* [Supplied information]:

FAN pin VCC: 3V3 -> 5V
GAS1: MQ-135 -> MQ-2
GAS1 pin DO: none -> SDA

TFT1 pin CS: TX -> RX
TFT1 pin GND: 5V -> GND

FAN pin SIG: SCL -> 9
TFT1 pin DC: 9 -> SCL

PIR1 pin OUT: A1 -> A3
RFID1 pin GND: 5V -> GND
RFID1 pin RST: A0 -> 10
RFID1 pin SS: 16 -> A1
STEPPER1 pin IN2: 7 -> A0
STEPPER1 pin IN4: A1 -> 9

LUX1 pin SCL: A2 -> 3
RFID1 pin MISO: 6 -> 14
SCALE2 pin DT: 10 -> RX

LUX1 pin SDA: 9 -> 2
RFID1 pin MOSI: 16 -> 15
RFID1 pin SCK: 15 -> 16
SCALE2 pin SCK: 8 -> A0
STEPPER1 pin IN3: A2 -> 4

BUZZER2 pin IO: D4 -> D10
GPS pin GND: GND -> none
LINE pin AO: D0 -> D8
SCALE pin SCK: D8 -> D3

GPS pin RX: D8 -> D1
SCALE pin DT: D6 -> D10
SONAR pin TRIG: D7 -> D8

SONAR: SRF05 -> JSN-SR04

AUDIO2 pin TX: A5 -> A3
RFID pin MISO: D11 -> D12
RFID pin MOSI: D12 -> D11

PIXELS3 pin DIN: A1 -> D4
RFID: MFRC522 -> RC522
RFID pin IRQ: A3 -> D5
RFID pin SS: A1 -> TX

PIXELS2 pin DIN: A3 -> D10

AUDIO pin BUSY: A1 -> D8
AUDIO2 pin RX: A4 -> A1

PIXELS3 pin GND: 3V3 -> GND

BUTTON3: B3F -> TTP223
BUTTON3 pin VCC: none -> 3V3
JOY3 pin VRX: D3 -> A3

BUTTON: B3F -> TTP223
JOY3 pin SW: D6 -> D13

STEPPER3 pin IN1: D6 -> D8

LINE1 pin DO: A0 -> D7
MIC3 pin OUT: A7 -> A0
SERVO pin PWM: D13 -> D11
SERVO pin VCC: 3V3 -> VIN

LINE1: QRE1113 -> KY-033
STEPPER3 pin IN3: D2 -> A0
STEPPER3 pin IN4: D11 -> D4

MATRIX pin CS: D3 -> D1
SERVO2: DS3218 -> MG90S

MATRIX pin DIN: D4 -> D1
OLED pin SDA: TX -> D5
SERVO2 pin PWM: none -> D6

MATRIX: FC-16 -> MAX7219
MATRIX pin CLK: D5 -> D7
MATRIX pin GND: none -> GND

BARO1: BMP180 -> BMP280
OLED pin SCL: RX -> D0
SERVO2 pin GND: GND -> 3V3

* [Exercise]:
The records above are to be repeated exactly, in their entirety.

* [Result for this exercise]:
FAN pin VCC: 3V3 -> 5V
GAS1: MQ-135 -> MQ-2
GAS1 pin DO: none -> SDA

TFT1 pin CS: TX -> RX
TFT1 pin GND: 5V -> GND

FAN pin SIG: SCL -> 9
TFT1 pin DC: 9 -> SCL

PIR1 pin OUT: A1 -> A3
RFID1 pin GND: 5V -> GND
RFID1 pin RST: A0 -> 10
RFID1 pin SS: 16 -> A1
STEPPER1 pin IN2: 7 -> A0
STEPPER1 pin IN4: A1 -> 9

LUX1 pin SCL: A2 -> 3
RFID1 pin MISO: 6 -> 14
SCALE2 pin DT: 10 -> RX

LUX1 pin SDA: 9 -> 2
RFID1 pin MOSI: 16 -> 15
RFID1 pin SCK: 15 -> 16
SCALE2 pin SCK: 8 -> A0
STEPPER1 pin IN3: A2 -> 4

BUZZER2 pin IO: D4 -> D10
GPS pin GND: GND -> none
LINE pin AO: D0 -> D8
SCALE pin SCK: D8 -> D3

GPS pin RX: D8 -> D1
SCALE pin DT: D6 -> D10
SONAR pin TRIG: D7 -> D8

SONAR: SRF05 -> JSN-SR04

AUDIO2 pin TX: A5 -> A3
RFID pin MISO: D11 -> D12
RFID pin MOSI: D12 -> D11

PIXELS3 pin DIN: A1 -> D4
RFID: MFRC522 -> RC522
RFID pin IRQ: A3 -> D5
RFID pin SS: A1 -> TX

PIXELS2 pin DIN: A3 -> D10

AUDIO pin BUSY: A1 -> D8
AUDIO2 pin RX: A4 -> A1

PIXELS3 pin GND: 3V3 -> GND

BUTTON3: B3F -> TTP223
BUTTON3 pin VCC: none -> 3V3
JOY3 pin VRX: D3 -> A3

BUTTON: B3F -> TTP223
JOY3 pin SW: D6 -> D13

STEPPER3 pin IN1: D6 -> D8

LINE1 pin DO: A0 -> D7
MIC3 pin OUT: A7 -> A0
SERVO pin PWM: D13 -> D11
SERVO pin VCC: 3V3 -> VIN

LINE1: QRE1113 -> KY-033
STEPPER3 pin IN3: D2 -> A0
STEPPER3 pin IN4: D11 -> D4

MATRIX pin CS: D3 -> D1
SERVO2: DS3218 -> MG90S

MATRIX pin DIN: D4 -> D1
OLED pin SDA: TX -> D5
SERVO2 pin PWM: none -> D6

MATRIX: FC-16 -> MAX7219
MATRIX pin CLK: D5 -> D7
MATRIX pin GND: none -> GND

BARO1: BMP180 -> BMP280
OLED pin SCL: RX -> D0
SERVO2 pin GND: GND -> 3V3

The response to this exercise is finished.